■ **What to work on**: Return every record exactly as it appears. Leave nothing out.

════

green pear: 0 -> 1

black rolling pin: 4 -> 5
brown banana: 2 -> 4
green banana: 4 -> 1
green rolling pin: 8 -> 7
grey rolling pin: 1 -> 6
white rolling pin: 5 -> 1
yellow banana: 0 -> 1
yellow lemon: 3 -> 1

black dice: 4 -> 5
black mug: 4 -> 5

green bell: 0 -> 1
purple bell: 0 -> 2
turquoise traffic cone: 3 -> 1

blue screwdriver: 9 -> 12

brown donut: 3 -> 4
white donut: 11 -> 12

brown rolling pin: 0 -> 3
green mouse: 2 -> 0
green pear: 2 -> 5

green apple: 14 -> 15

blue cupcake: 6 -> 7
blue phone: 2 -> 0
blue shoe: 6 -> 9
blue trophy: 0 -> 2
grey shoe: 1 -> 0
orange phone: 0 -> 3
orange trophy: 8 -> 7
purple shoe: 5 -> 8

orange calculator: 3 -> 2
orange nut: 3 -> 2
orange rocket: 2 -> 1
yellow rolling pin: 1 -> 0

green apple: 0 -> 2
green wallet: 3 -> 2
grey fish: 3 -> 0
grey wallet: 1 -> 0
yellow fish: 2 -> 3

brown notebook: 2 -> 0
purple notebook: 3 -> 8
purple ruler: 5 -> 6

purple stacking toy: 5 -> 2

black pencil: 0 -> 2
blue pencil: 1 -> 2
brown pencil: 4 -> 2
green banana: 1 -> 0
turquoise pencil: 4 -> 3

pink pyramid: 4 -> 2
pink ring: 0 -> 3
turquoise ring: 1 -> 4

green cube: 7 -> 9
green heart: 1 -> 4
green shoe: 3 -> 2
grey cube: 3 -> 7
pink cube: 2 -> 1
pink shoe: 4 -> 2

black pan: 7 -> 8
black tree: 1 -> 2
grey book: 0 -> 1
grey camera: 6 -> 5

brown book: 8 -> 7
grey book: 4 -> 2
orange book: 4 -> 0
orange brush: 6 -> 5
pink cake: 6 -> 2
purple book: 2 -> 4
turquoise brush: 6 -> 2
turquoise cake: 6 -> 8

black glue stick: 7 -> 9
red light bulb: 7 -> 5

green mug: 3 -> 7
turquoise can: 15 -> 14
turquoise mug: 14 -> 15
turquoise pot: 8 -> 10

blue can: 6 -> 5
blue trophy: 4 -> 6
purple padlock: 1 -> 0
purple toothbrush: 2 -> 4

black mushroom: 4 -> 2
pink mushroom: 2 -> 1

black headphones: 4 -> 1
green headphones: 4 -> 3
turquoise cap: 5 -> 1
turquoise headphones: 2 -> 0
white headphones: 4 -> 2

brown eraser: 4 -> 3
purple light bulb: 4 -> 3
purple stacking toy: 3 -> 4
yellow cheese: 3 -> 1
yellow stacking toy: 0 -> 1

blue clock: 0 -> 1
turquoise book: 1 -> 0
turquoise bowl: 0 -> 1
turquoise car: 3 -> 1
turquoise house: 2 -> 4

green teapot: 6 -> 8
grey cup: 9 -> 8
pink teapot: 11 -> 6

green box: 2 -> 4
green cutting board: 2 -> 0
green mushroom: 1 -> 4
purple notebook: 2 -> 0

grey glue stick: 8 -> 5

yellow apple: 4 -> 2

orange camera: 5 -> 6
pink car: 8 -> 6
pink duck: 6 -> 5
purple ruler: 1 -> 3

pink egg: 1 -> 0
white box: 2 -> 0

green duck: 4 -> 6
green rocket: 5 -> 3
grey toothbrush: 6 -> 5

════

■ **The completed task**:
green pear: 0 -> 1

black rolling pin: 4 -> 5
brown banana: 2 -> 4
green banana: 4 -> 1
green rolling pin: 8 -> 7
grey rolling pin: 1 -> 6
white rolling pin: 5 -> 1
yellow banana: 0 -> 1
yellow lemon: 3 -> 1

black dice: 4 -> 5
black mug: 4 -> 5

green bell: 0 -> 1
purple bell: 0 -> 2
turquoise traffic cone: 3 -> 1

blue screwdriver: 9 -> 12

brown donut: 3 -> 4
white donut: 11 -> 12

brown rolling pin: 0 -> 3
green mouse: 2 -> 0
green pear: 2 -> 5

green apple: 14 -> 15

blue cupcake: 6 -> 7
blue phone: 2 -> 0
blue shoe: 6 -> 9
blue trophy: 0 -> 2
grey shoe: 1 -> 0
orange phone: 0 -> 3
orange trophy: 8 -> 7
purple shoe: 5 -> 8

orange calculator: 3 -> 2
orange nut: 3 -> 2
orange rocket: 2 -> 1
yellow rolling pin: 1 -> 0

green apple: 0 -> 2
green wallet: 3 -> 2
grey fish: 3 -> 0
grey wallet: 1 -> 0
yellow fish: 2 -> 3

brown notebook: 2 -> 0
purple notebook: 3 -> 8
purple ruler: 5 -> 6

purple stacking toy: 5 -> 2

black pencil: 0 -> 2
blue pencil: 1 -> 2
brown pencil: 4 -> 2
green banana: 1 -> 0
turquoise pencil: 4 -> 3

pink pyramid: 4 -> 2
pink ring: 0 -> 3
turquoise ring: 1 -> 4

green cube: 7 -> 9
green heart: 1 -> 4
green shoe: 3 -> 2
grey cube: 3 -> 7
pink cube: 2 -> 1
pink shoe: 4 -> 2

black pan: 7 -> 8
black tree: 1 -> 2
grey book: 0 -> 1
grey camera: 6 -> 5

brown book: 8 -> 7
grey book: 4 -> 2
orange book: 4 -> 0
orange brush: 6 -> 5
pink cake: 6 -> 2
purple book: 2 -> 4
turquoise brush: 6 -> 2
turquoise cake: 6 -> 8

black glue stick: 7 -> 9
red light bulb: 7 -> 5

green mug: 3 -> 7
turquoise can: 15 -> 14
turquoise mug: 14 -> 15
turquoise pot: 8 -> 10

blue can: 6 -> 5
blue trophy: 4 -> 6
purple padlock: 1 -> 0
purple toothbrush: 2 -> 4

black mushroom: 4 -> 2
pink mushroom: 2 -> 1

black headphones: 4 -> 1
green headphones: 4 -> 3
turquoise cap: 5 -> 1
turquoise headphones: 2 -> 0
white headphones: 4 -> 2

brown eraser: 4 -> 3
purple light bulb: 4 -> 3
purple stacking toy: 3 -> 4
yellow cheese: 3 -> 1
yellow stacking toy: 0 -> 1

blue clock: 0 -> 1
turquoise book: 1 -> 0
turquoise bowl: 0 -> 1
turquoise car: 3 -> 1
turquoise house: 2 -> 4

green teapot: 6 -> 8
grey cup: 9 -> 8
pink teapot: 11 -> 6

green box: 2 -> 4
green cutting board: 2 -> 0
green mushroom: 1 -> 4
purple notebook: 2 -> 0

grey glue stick: 8 -> 5

yellow apple: 4 -> 2

orange camera: 5 -> 6
pink car: 8 -> 6
pink duck: 6 -> 5
purple ruler: 1 -> 3

pink egg: 1 -> 0
white box: 2 -> 0

green duck: 4 -> 6
green rocket: 5 -> 3
grey toothbrush: 6 -> 5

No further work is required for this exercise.